Exercise directions
Type the entries out again exactly as they read, but leave every picture behind.

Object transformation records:
--------

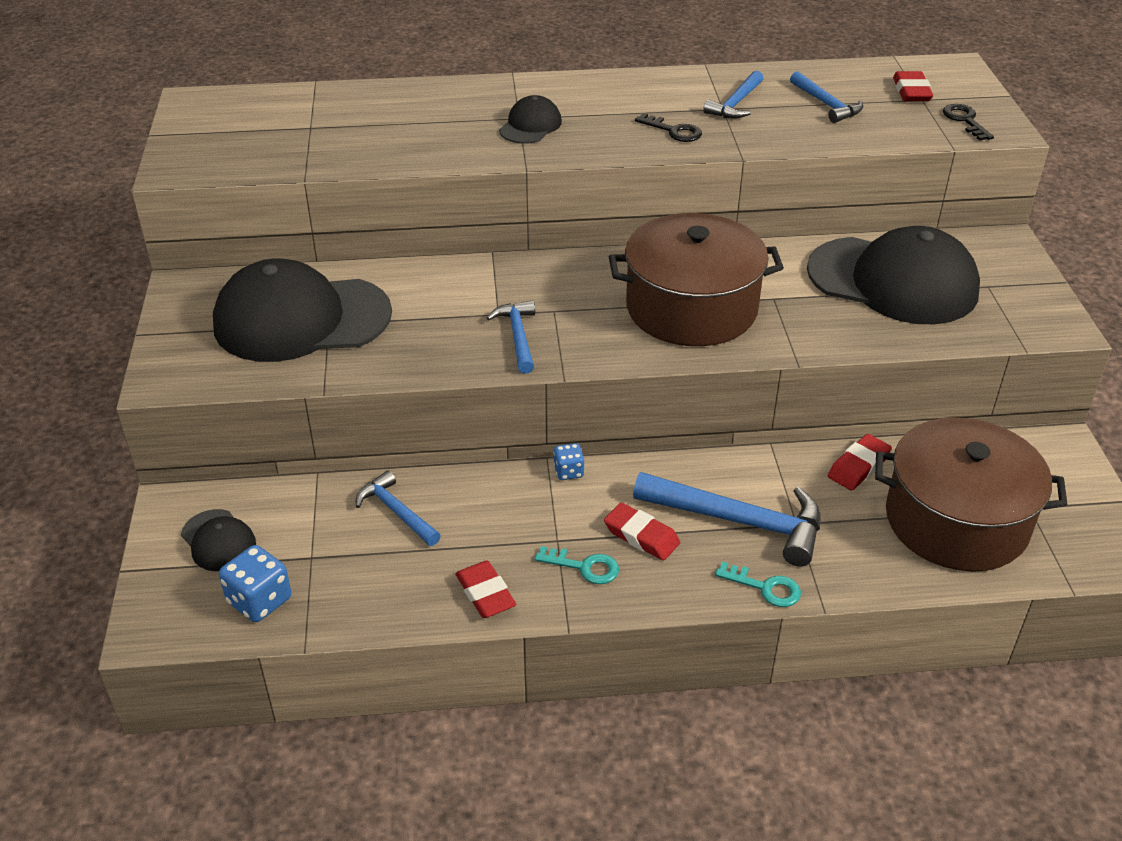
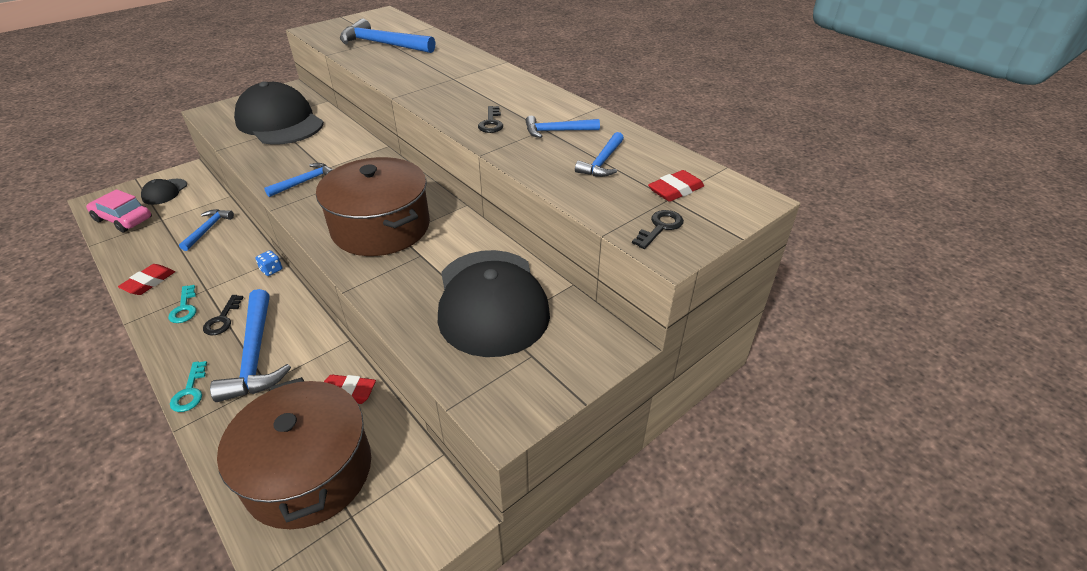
camera: 55 degrees right, 0 degrees up
(259, 601) = (123, 219): blue dice -> pink car
(329, 131) = (383, 44): none -> blue hammer
(530, 126) = (446, 84): black cap -> none
(641, 536) = (222, 319): red eraser -> black key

--------

Answer box
camera: 55 degrees right, 0 degrees up
(259, 601) = (123, 219): blue dice -> pink car
(329, 131) = (383, 44): none -> blue hammer
(530, 126) = (446, 84): black cap -> none
(641, 536) = (222, 319): red eraser -> black key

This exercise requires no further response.